• **EXERCISE**
Below are records. Copy every line with "blue" in it.

PROVIDED DATA: Begin

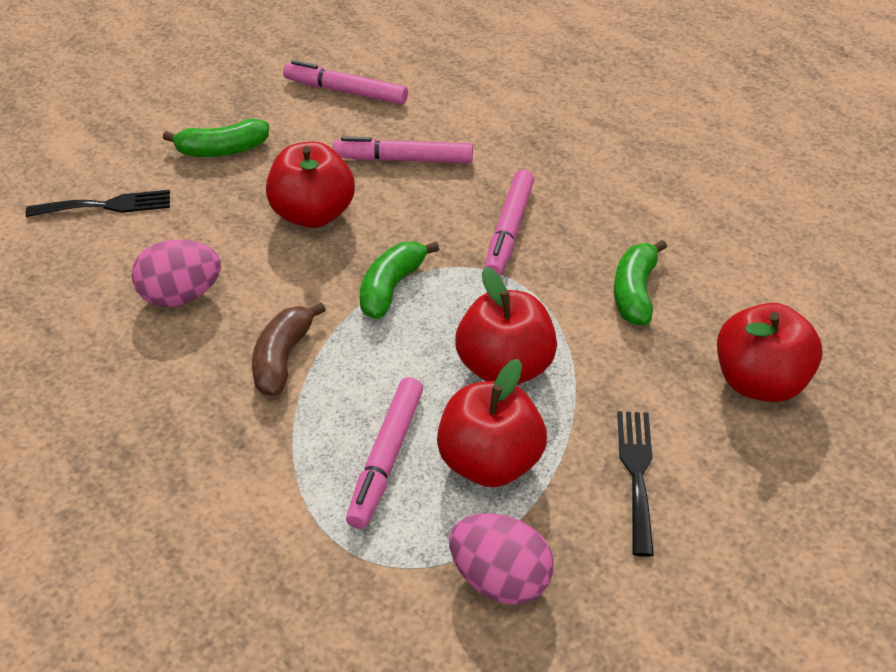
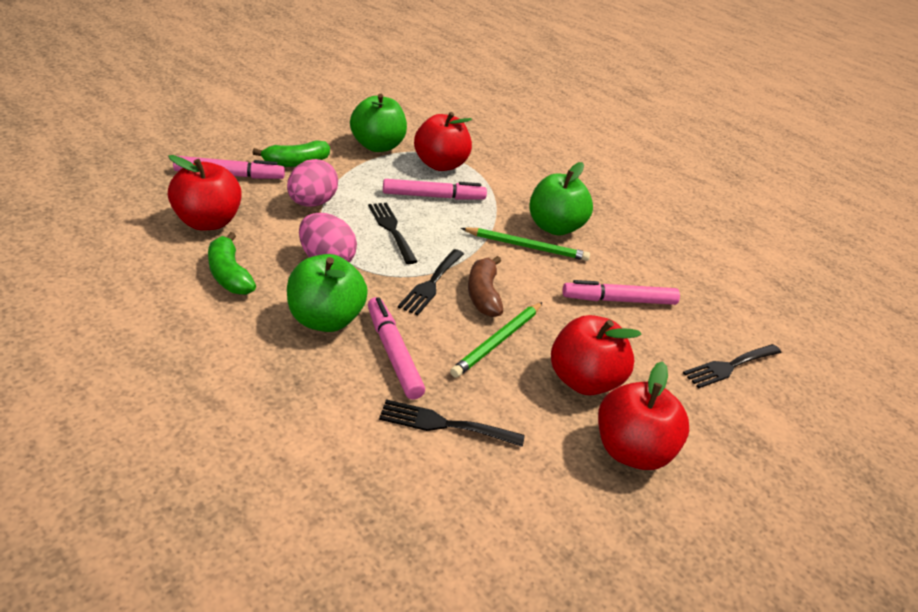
black fork: 2 -> 4
green apple: 0 -> 3
green banana: 3 -> 2
green pencil: 0 -> 2

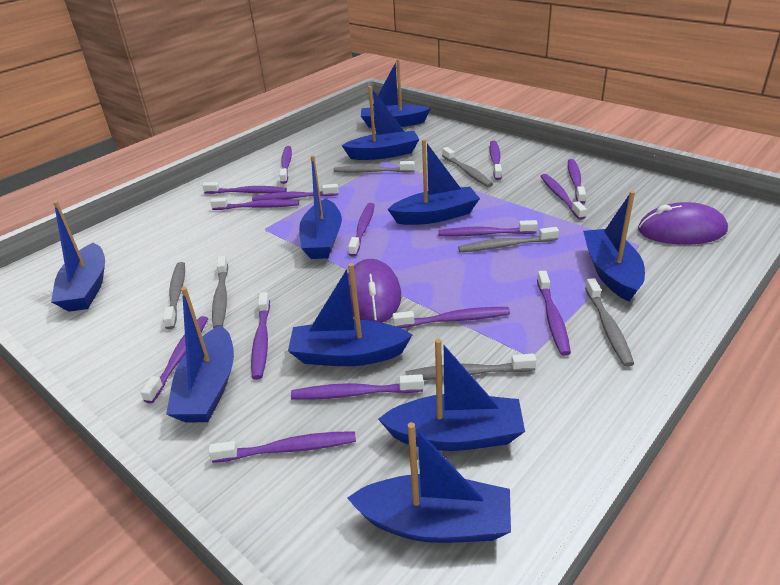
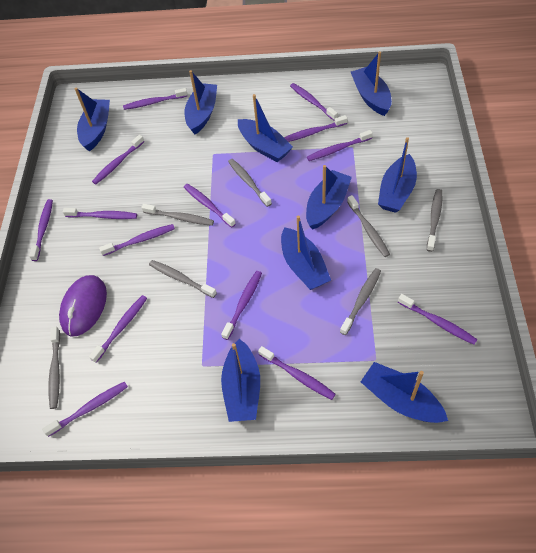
blue boat: 10 -> 9
purple mouse: 2 -> 1
purple toothbrush: 15 -> 14

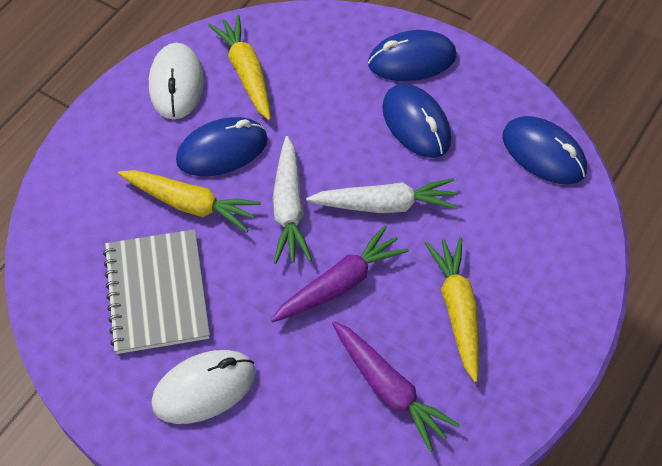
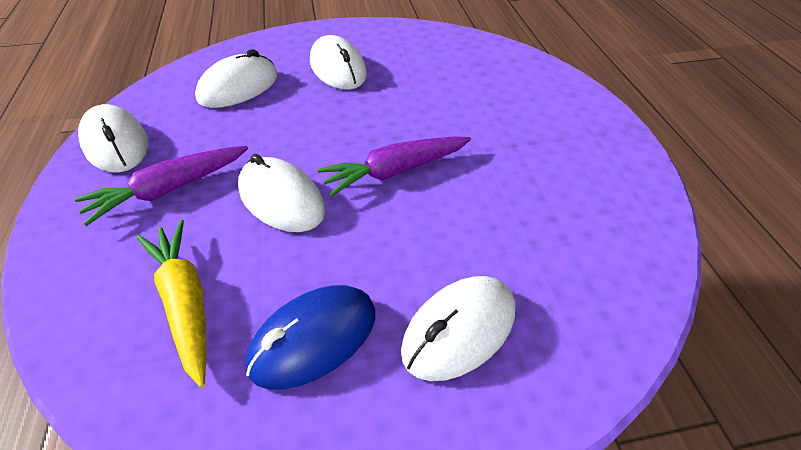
blue mouse: 4 -> 1
grey notebook: 1 -> 0
white carrot: 2 -> 0
white mouse: 2 -> 5
yellow carrot: 3 -> 1

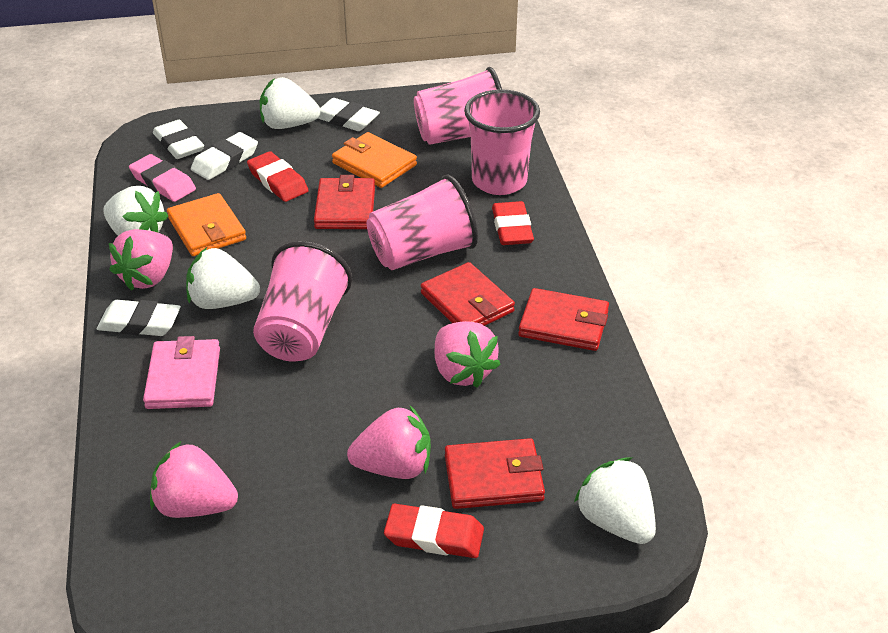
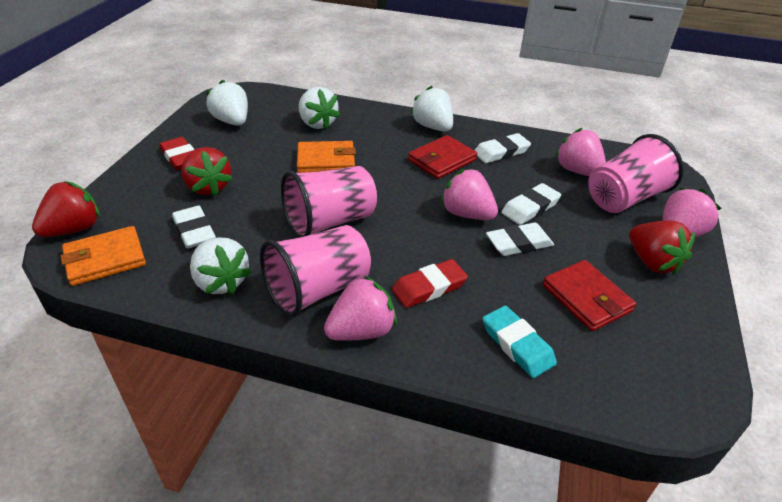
pink cup: 4 -> 3
pink eraser: 1 -> 0
pink wallet: 1 -> 0
red eraser: 3 -> 2
red strawberry: 0 -> 3
red wallet: 4 -> 2
turquoise eraser: 0 -> 1

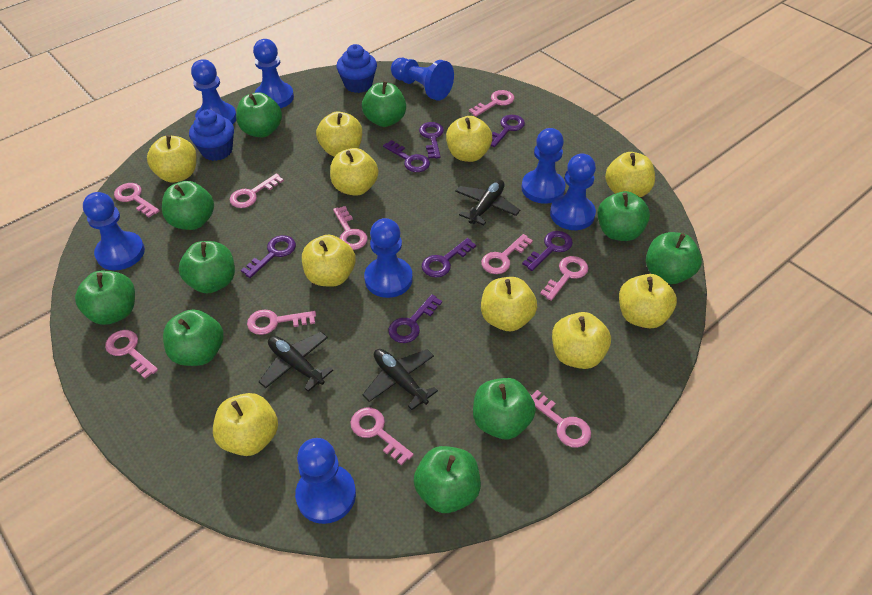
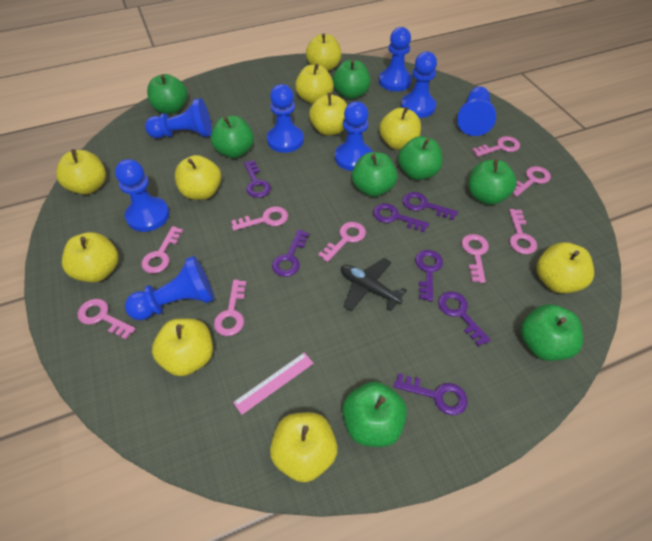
black plane: 3 -> 1
blue cupcake: 2 -> 0
green apple: 10 -> 8
pink key: 10 -> 9
pink ruler: 0 -> 1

PROVIDED DATA: End

• **TASK RESULT**
blue boat: 10 -> 9
blue mouse: 4 -> 1
blue cupcake: 2 -> 0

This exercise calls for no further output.